**WORK REQUIRED**
Lines to return, exactly: from the line with "DHT: DHT11 -> AM2302" to the line with "POT2 pin SIG: D1 -> D10" in the entries below, both included.

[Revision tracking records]

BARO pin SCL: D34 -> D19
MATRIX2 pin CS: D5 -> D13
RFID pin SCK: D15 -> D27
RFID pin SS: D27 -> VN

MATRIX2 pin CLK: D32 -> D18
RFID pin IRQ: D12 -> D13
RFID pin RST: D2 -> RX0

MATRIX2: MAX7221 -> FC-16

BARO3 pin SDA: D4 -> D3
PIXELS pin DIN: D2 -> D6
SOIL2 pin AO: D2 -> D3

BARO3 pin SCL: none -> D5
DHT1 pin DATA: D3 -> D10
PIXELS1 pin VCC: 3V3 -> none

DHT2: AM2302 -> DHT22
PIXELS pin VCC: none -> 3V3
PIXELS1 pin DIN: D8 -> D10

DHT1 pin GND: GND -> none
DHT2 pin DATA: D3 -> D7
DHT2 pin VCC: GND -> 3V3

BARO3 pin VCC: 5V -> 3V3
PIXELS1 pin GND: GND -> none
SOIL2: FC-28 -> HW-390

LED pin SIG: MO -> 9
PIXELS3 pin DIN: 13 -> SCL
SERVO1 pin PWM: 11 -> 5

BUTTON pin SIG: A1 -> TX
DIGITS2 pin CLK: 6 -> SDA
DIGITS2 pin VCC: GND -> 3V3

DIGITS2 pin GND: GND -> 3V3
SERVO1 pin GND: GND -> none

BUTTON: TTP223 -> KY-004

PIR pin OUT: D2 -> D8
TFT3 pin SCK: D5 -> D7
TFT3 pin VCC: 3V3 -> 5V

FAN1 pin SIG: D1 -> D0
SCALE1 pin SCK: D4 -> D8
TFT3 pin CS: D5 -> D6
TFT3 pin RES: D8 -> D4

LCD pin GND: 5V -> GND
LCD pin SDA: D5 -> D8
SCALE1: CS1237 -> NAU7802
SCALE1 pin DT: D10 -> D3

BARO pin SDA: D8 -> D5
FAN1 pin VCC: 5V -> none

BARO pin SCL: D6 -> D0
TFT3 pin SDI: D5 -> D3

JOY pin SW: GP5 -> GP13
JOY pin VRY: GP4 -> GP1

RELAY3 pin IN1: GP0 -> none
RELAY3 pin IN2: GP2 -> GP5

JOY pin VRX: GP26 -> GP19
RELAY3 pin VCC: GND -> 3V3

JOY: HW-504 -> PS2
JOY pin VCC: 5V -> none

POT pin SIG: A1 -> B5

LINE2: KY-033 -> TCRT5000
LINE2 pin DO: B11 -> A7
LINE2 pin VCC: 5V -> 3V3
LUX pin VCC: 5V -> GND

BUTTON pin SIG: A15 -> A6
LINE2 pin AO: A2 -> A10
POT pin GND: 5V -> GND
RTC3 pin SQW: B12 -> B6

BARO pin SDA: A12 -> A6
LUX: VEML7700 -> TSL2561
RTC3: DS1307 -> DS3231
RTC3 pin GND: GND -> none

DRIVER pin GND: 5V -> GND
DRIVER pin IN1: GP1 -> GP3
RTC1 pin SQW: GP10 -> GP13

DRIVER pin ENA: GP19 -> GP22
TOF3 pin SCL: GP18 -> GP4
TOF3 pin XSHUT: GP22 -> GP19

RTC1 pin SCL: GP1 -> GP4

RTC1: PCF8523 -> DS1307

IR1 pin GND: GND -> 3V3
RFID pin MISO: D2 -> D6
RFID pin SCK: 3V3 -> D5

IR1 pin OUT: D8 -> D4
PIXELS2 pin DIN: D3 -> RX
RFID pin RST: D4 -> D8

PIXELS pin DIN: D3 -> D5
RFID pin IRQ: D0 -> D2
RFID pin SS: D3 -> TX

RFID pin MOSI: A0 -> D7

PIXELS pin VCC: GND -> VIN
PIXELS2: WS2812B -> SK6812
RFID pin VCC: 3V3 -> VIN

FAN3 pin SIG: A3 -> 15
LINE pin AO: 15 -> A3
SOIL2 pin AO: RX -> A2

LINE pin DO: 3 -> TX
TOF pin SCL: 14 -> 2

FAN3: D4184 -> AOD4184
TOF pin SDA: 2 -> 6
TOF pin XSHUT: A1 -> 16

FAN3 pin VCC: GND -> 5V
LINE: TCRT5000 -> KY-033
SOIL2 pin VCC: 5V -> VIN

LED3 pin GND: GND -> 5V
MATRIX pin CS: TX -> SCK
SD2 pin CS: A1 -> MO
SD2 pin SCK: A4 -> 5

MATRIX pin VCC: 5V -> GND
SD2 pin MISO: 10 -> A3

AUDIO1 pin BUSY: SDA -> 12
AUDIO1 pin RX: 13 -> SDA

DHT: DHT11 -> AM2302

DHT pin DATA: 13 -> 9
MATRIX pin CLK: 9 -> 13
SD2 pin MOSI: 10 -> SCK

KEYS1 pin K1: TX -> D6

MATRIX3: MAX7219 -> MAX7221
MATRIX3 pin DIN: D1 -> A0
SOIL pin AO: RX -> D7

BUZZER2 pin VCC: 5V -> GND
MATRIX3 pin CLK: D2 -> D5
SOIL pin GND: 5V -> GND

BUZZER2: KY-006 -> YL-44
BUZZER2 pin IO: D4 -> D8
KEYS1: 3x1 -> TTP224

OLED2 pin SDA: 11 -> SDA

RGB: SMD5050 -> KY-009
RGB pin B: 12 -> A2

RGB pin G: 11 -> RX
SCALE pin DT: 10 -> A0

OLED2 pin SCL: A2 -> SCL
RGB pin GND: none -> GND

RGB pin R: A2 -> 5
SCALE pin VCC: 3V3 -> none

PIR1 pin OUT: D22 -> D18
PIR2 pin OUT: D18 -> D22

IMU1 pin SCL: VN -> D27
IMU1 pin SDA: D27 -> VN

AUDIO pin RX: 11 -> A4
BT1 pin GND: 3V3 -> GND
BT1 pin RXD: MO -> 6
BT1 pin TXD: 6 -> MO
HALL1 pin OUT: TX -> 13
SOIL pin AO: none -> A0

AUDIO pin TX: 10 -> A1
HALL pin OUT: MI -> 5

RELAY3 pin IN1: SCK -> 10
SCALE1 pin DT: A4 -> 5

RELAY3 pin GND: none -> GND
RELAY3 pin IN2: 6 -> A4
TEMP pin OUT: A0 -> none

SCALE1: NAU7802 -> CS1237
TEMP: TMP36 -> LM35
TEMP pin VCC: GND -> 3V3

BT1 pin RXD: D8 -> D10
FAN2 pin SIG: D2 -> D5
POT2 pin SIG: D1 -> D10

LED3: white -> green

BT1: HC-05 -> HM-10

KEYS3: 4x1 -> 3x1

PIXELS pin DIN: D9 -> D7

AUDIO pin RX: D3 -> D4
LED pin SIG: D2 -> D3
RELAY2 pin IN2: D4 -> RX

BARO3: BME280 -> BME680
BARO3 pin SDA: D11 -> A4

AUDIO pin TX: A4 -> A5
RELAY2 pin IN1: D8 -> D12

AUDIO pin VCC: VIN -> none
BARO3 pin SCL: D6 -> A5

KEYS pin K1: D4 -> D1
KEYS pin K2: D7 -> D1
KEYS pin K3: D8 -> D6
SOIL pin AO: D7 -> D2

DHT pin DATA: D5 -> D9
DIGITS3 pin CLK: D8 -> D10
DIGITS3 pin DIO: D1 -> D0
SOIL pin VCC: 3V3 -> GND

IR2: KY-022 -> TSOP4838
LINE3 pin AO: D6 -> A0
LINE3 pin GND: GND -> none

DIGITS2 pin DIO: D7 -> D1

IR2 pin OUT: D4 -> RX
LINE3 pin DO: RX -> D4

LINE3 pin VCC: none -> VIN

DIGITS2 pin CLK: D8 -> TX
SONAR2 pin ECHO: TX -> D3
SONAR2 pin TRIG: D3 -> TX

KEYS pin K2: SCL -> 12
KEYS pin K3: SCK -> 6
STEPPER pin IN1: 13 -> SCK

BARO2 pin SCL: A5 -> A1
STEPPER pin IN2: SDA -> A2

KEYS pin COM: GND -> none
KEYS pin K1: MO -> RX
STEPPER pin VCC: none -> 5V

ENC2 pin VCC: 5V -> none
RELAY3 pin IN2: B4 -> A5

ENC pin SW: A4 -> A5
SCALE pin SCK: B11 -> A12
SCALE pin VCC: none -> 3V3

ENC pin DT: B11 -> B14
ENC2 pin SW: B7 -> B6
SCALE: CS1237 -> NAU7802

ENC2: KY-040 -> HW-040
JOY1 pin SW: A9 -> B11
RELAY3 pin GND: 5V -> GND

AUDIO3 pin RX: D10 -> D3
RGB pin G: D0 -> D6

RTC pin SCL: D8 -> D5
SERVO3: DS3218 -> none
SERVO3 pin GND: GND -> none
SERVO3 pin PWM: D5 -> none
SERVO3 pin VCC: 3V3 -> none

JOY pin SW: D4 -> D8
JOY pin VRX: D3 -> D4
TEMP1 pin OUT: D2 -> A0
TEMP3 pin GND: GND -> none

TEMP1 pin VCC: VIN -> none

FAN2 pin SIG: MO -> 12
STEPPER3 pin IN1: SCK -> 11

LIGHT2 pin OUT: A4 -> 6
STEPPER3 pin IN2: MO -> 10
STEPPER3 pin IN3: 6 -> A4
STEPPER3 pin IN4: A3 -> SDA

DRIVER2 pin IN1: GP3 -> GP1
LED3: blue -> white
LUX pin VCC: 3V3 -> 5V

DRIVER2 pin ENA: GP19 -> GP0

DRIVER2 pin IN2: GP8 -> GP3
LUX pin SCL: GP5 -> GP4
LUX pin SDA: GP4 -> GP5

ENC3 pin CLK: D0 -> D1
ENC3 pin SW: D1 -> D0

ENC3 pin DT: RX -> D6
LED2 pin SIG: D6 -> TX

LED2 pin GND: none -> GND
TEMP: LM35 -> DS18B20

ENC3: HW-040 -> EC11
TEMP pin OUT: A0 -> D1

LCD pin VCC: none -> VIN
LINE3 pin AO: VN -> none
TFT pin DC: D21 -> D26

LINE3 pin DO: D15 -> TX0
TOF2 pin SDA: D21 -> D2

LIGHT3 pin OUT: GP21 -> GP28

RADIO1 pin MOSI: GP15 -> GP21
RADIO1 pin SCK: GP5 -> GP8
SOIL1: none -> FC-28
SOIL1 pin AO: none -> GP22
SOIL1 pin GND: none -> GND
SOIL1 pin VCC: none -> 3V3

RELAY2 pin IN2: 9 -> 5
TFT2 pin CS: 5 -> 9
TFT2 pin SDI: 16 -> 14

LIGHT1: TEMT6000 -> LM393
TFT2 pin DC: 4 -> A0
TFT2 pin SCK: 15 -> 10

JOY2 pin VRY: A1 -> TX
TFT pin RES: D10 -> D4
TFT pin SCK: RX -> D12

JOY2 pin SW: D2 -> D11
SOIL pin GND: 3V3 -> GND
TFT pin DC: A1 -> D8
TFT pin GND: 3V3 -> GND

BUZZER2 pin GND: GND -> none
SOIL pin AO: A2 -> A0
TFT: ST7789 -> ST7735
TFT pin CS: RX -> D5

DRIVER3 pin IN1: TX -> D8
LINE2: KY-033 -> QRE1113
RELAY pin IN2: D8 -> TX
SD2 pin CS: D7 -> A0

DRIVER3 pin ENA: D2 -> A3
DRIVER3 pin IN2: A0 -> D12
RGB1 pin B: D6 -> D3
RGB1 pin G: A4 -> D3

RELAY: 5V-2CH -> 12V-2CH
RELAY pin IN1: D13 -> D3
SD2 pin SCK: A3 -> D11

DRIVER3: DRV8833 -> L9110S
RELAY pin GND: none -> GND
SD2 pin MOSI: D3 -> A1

**SOLUTION FOR THIS EXERCISE**
DHT: DHT11 -> AM2302

DHT pin DATA: 13 -> 9
MATRIX pin CLK: 9 -> 13
SD2 pin MOSI: 10 -> SCK

KEYS1 pin K1: TX -> D6

MATRIX3: MAX7219 -> MAX7221
MATRIX3 pin DIN: D1 -> A0
SOIL pin AO: RX -> D7

BUZZER2 pin VCC: 5V -> GND
MATRIX3 pin CLK: D2 -> D5
SOIL pin GND: 5V -> GND

BUZZER2: KY-006 -> YL-44
BUZZER2 pin IO: D4 -> D8
KEYS1: 3x1 -> TTP224

OLED2 pin SDA: 11 -> SDA

RGB: SMD5050 -> KY-009
RGB pin B: 12 -> A2

RGB pin G: 11 -> RX
SCALE pin DT: 10 -> A0

OLED2 pin SCL: A2 -> SCL
RGB pin GND: none -> GND

RGB pin R: A2 -> 5
SCALE pin VCC: 3V3 -> none

PIR1 pin OUT: D22 -> D18
PIR2 pin OUT: D18 -> D22

IMU1 pin SCL: VN -> D27
IMU1 pin SDA: D27 -> VN

AUDIO pin RX: 11 -> A4
BT1 pin GND: 3V3 -> GND
BT1 pin RXD: MO -> 6
BT1 pin TXD: 6 -> MO
HALL1 pin OUT: TX -> 13
SOIL pin AO: none -> A0

AUDIO pin TX: 10 -> A1
HALL pin OUT: MI -> 5

RELAY3 pin IN1: SCK -> 10
SCALE1 pin DT: A4 -> 5

RELAY3 pin GND: none -> GND
RELAY3 pin IN2: 6 -> A4
TEMP pin OUT: A0 -> none

SCALE1: NAU7802 -> CS1237
TEMP: TMP36 -> LM35
TEMP pin VCC: GND -> 3V3

BT1 pin RXD: D8 -> D10
FAN2 pin SIG: D2 -> D5
POT2 pin SIG: D1 -> D10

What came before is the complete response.